Transcribe only part of the material below: the lines from the one containing "camera: 60 degrees right, 10 degrees down" through the one containing "red cupcake [449,61,503,117] -> none", inclusive, exactly as written.

DATA FOR THIS TASK
__________
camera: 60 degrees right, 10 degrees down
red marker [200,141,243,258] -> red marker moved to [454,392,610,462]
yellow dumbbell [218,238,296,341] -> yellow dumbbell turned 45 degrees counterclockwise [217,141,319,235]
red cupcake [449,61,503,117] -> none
__________
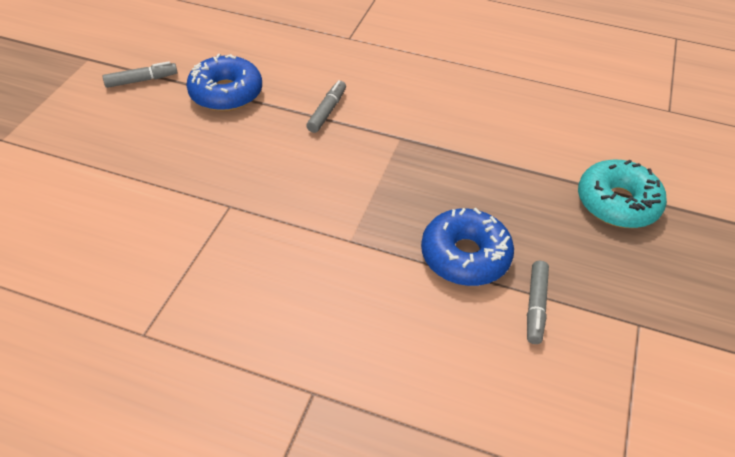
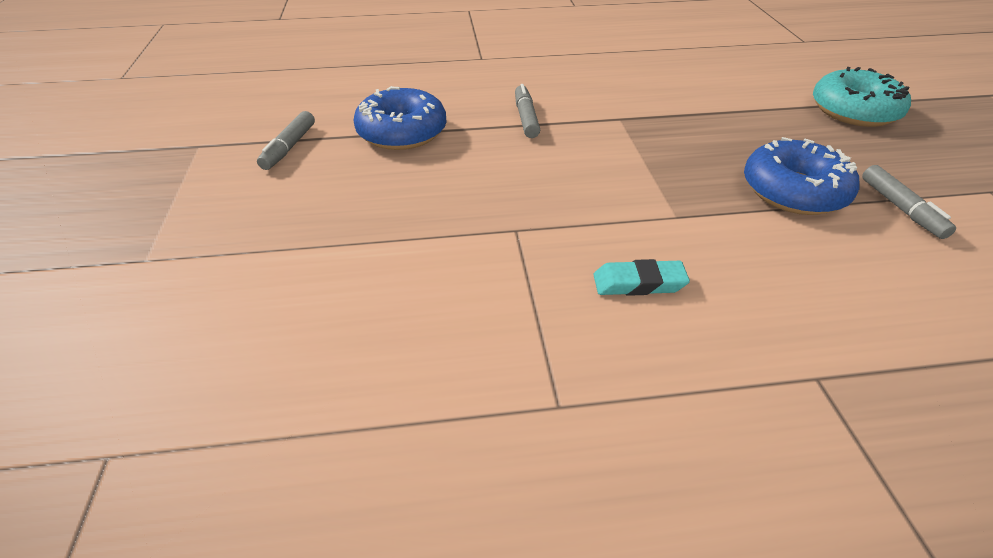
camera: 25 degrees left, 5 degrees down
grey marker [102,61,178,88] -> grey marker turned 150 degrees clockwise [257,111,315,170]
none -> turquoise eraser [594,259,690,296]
__________
REPLY
camera: 60 degrees right, 10 degrees down
red marker [200,141,243,258] -> red marker moved to [454,392,610,462]
yellow dumbbell [218,238,296,341] -> yellow dumbbell turned 45 degrees counterclockwise [217,141,319,235]
red cupcake [449,61,503,117] -> none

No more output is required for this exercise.